» **What you need to do**
Below are some records; reproduce them exactly.

» **Supplied records**
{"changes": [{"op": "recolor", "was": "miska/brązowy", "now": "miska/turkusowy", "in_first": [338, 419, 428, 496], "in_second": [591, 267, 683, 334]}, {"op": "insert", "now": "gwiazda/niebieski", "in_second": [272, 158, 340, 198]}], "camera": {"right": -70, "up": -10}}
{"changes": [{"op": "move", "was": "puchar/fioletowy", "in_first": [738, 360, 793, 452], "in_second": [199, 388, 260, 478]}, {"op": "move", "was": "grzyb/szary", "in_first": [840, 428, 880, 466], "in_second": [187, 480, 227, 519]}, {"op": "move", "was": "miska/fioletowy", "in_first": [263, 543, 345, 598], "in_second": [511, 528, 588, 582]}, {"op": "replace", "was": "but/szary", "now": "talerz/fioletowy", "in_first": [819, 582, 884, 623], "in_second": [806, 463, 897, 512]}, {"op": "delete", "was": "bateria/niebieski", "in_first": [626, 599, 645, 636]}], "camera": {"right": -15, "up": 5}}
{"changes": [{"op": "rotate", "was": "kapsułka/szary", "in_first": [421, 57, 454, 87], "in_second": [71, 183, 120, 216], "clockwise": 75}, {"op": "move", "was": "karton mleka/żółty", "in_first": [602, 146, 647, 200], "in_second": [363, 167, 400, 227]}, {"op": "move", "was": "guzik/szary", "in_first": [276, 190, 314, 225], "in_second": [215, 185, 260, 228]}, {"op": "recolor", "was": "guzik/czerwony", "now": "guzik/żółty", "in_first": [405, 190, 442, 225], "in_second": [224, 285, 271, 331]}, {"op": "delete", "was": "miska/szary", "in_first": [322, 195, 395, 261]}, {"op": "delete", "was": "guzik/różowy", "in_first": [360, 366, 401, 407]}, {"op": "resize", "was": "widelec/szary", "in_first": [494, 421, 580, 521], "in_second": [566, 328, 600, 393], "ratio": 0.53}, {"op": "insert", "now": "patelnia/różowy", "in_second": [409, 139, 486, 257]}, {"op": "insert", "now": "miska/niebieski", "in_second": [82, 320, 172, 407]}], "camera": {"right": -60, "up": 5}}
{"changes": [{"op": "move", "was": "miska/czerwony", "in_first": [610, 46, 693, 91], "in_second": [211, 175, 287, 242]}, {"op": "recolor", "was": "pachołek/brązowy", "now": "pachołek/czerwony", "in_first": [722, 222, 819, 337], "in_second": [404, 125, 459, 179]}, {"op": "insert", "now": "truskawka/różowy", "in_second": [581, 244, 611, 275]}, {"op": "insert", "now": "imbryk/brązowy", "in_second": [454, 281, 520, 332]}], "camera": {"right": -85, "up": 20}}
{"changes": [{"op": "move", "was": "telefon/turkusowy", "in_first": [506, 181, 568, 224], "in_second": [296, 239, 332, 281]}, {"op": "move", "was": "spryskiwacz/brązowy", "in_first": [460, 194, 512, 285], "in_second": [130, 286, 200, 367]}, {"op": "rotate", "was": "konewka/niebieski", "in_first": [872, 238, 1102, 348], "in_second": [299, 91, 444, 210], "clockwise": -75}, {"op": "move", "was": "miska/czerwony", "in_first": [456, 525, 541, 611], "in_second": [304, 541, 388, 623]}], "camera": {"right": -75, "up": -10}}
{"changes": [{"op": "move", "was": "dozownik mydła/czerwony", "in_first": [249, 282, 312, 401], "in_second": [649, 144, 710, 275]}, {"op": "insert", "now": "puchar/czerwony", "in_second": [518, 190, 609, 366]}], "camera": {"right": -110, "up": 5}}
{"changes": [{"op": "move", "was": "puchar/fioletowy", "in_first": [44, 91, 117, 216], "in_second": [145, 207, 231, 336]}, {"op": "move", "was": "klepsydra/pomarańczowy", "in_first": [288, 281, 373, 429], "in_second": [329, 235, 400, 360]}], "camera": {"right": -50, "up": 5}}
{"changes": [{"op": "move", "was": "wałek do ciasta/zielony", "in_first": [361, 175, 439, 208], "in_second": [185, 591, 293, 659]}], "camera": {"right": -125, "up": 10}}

» **Task answer**
{"changes": [{"op": "recolor", "was": "miska/brązowy", "now": "miska/turkusowy", "in_first": [338, 419, 428, 496], "in_second": [591, 267, 683, 334]}, {"op": "insert", "now": "gwiazda/niebieski", "in_second": [272, 158, 340, 198]}], "camera": {"right": -70, "up": -10}}
{"changes": [{"op": "move", "was": "puchar/fioletowy", "in_first": [738, 360, 793, 452], "in_second": [199, 388, 260, 478]}, {"op": "move", "was": "grzyb/szary", "in_first": [840, 428, 880, 466], "in_second": [187, 480, 227, 519]}, {"op": "move", "was": "miska/fioletowy", "in_first": [263, 543, 345, 598], "in_second": [511, 528, 588, 582]}, {"op": "replace", "was": "but/szary", "now": "talerz/fioletowy", "in_first": [819, 582, 884, 623], "in_second": [806, 463, 897, 512]}, {"op": "delete", "was": "bateria/niebieski", "in_first": [626, 599, 645, 636]}], "camera": {"right": -15, "up": 5}}
{"changes": [{"op": "rotate", "was": "kapsułka/szary", "in_first": [421, 57, 454, 87], "in_second": [71, 183, 120, 216], "clockwise": 75}, {"op": "move", "was": "karton mleka/żółty", "in_first": [602, 146, 647, 200], "in_second": [363, 167, 400, 227]}, {"op": "move", "was": "guzik/szary", "in_first": [276, 190, 314, 225], "in_second": [215, 185, 260, 228]}, {"op": "recolor", "was": "guzik/czerwony", "now": "guzik/żółty", "in_first": [405, 190, 442, 225], "in_second": [224, 285, 271, 331]}, {"op": "delete", "was": "miska/szary", "in_first": [322, 195, 395, 261]}, {"op": "delete", "was": "guzik/różowy", "in_first": [360, 366, 401, 407]}, {"op": "resize", "was": "widelec/szary", "in_first": [494, 421, 580, 521], "in_second": [566, 328, 600, 393], "ratio": 0.53}, {"op": "insert", "now": "patelnia/różowy", "in_second": [409, 139, 486, 257]}, {"op": "insert", "now": "miska/niebieski", "in_second": [82, 320, 172, 407]}], "camera": {"right": -60, "up": 5}}
{"changes": [{"op": "move", "was": "miska/czerwony", "in_first": [610, 46, 693, 91], "in_second": [211, 175, 287, 242]}, {"op": "recolor", "was": "pachołek/brązowy", "now": "pachołek/czerwony", "in_first": [722, 222, 819, 337], "in_second": [404, 125, 459, 179]}, {"op": "insert", "now": "truskawka/różowy", "in_second": [581, 244, 611, 275]}, {"op": "insert", "now": "imbryk/brązowy", "in_second": [454, 281, 520, 332]}], "camera": {"right": -85, "up": 20}}
{"changes": [{"op": "move", "was": "telefon/turkusowy", "in_first": [506, 181, 568, 224], "in_second": [296, 239, 332, 281]}, {"op": "move", "was": "spryskiwacz/brązowy", "in_first": [460, 194, 512, 285], "in_second": [130, 286, 200, 367]}, {"op": "rotate", "was": "konewka/niebieski", "in_first": [872, 238, 1102, 348], "in_second": [299, 91, 444, 210], "clockwise": -75}, {"op": "move", "was": "miska/czerwony", "in_first": [456, 525, 541, 611], "in_second": [304, 541, 388, 623]}], "camera": {"right": -75, "up": -10}}
{"changes": [{"op": "move", "was": "dozownik mydła/czerwony", "in_first": [249, 282, 312, 401], "in_second": [649, 144, 710, 275]}, {"op": "insert", "now": "puchar/czerwony", "in_second": [518, 190, 609, 366]}], "camera": {"right": -110, "up": 5}}
{"changes": [{"op": "move", "was": "puchar/fioletowy", "in_first": [44, 91, 117, 216], "in_second": [145, 207, 231, 336]}, {"op": "move", "was": "klepsydra/pomarańczowy", "in_first": [288, 281, 373, 429], "in_second": [329, 235, 400, 360]}], "camera": {"right": -50, "up": 5}}
{"changes": [{"op": "move", "was": "wałek do ciasta/zielony", "in_first": [361, 175, 439, 208], "in_second": [185, 591, 293, 659]}], "camera": {"right": -125, "up": 10}}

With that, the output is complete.